With the images removed, reproduce each entry below word for word.

▼

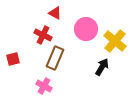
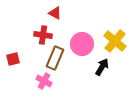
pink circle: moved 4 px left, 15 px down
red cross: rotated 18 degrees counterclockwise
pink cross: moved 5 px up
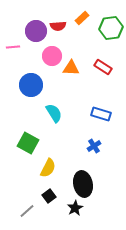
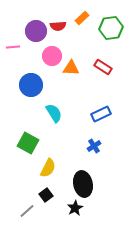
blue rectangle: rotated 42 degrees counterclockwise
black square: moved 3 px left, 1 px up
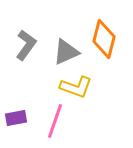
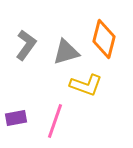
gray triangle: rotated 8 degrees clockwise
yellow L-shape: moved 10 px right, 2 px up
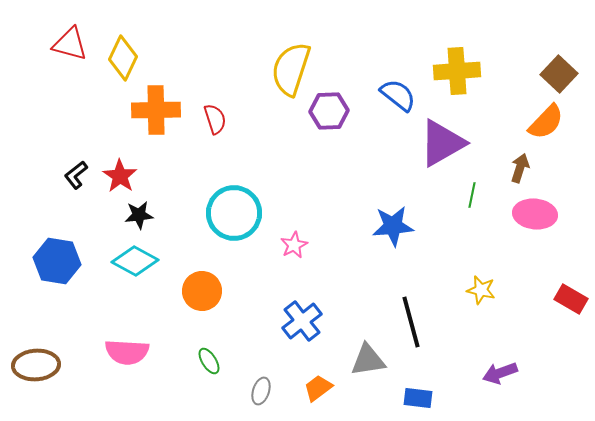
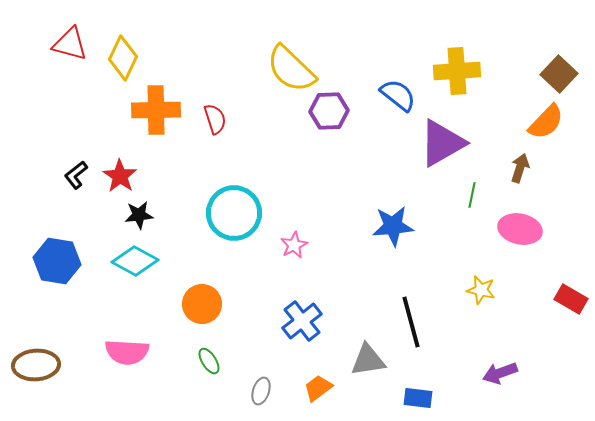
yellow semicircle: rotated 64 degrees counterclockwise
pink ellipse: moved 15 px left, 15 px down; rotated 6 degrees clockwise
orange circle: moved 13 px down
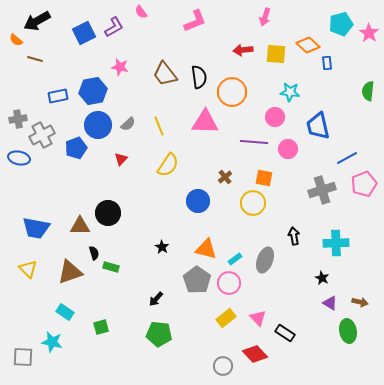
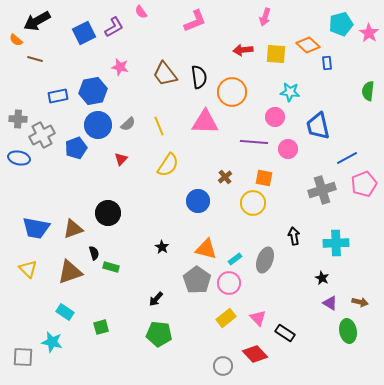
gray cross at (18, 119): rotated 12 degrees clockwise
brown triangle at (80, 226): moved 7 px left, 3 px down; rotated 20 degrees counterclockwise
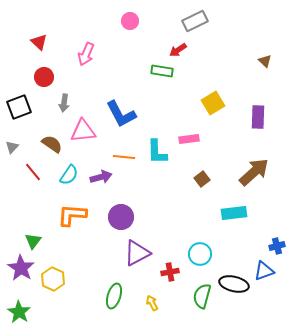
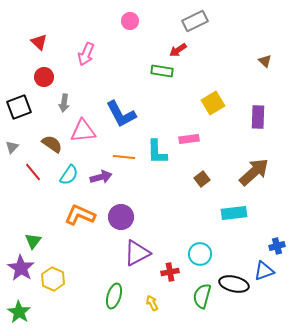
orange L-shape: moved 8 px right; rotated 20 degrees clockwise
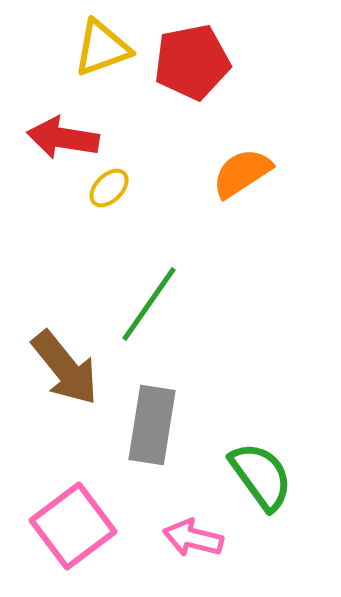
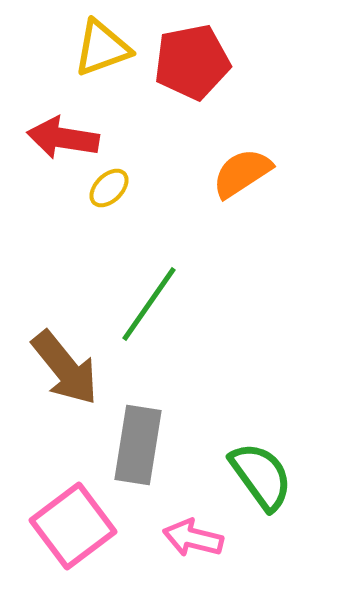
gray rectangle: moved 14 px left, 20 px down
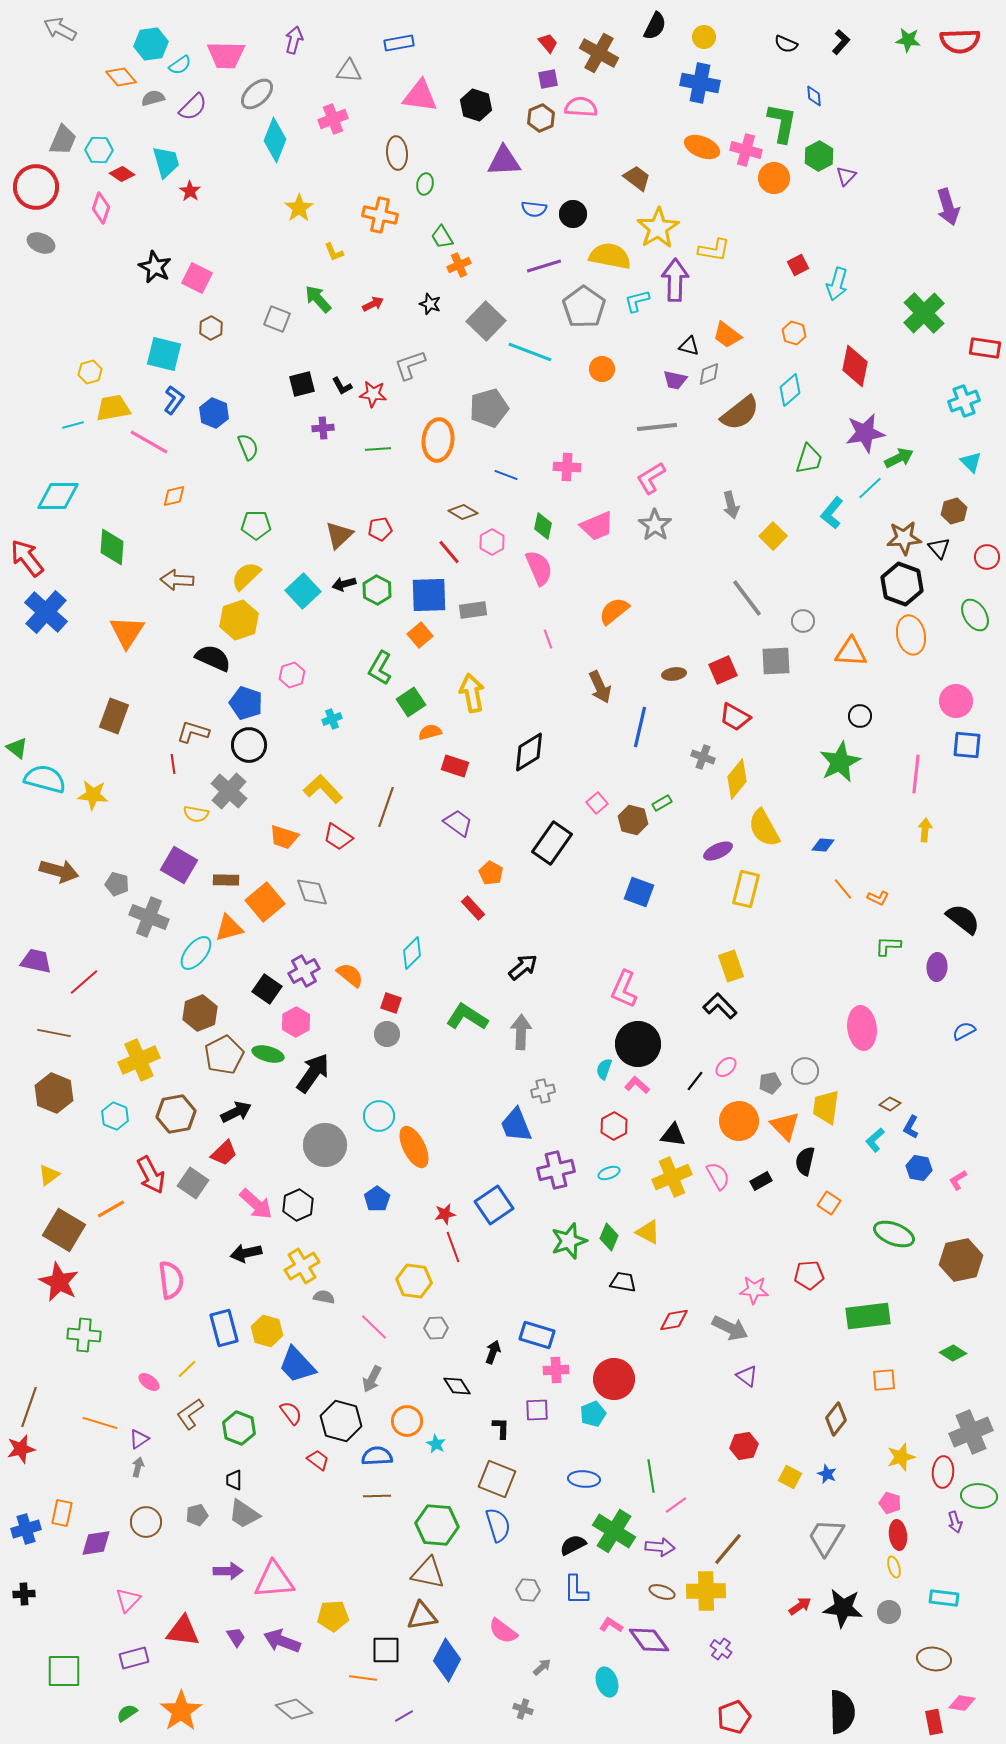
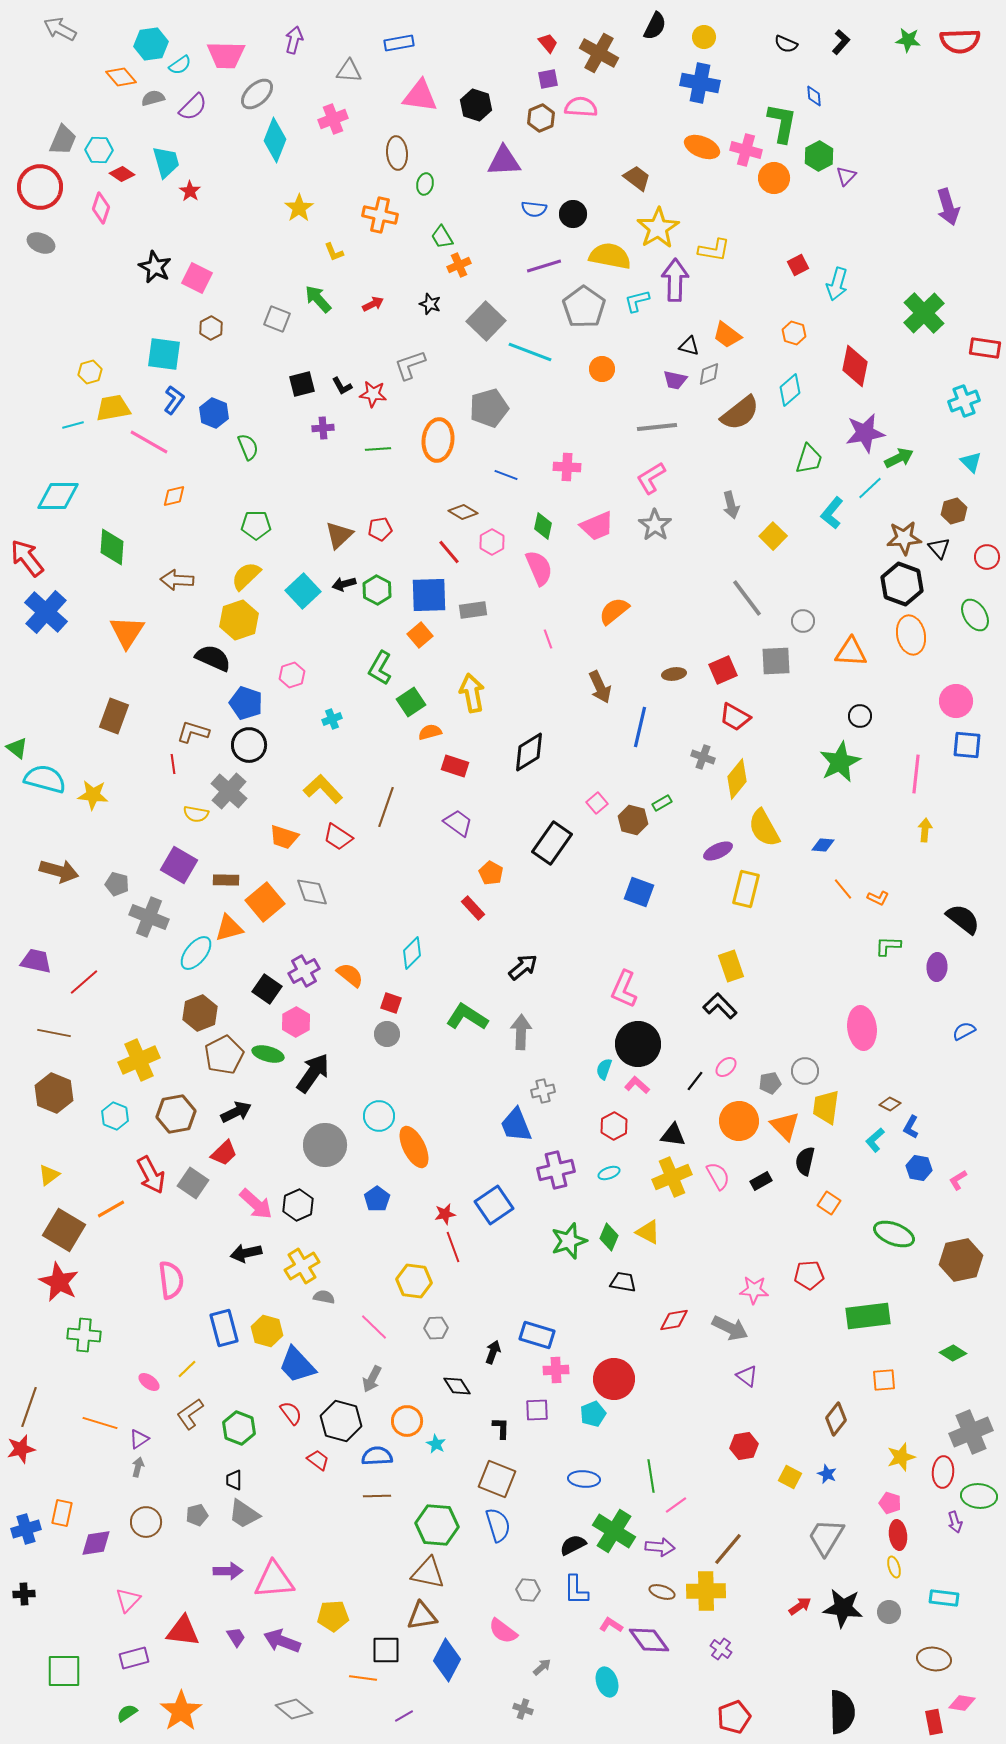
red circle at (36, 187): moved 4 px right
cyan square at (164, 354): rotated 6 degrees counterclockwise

▲

#### Solution for this task:
pink circle: moved 4 px left, 15 px down
red cross: rotated 18 degrees counterclockwise
pink cross: moved 5 px up
blue rectangle: rotated 42 degrees counterclockwise
black square: moved 3 px left, 1 px up
gray triangle: rotated 8 degrees clockwise
yellow L-shape: moved 10 px right, 2 px up
yellow semicircle: rotated 64 degrees counterclockwise
pink ellipse: moved 15 px left, 15 px down; rotated 6 degrees clockwise
orange circle: moved 13 px down
gray cross at (18, 119): rotated 12 degrees clockwise
brown triangle at (80, 226): moved 7 px left, 3 px down; rotated 20 degrees counterclockwise
orange L-shape: moved 8 px right; rotated 20 degrees clockwise
gray rectangle: moved 14 px left, 20 px down
red circle at (36, 187): moved 4 px right
cyan square at (164, 354): rotated 6 degrees counterclockwise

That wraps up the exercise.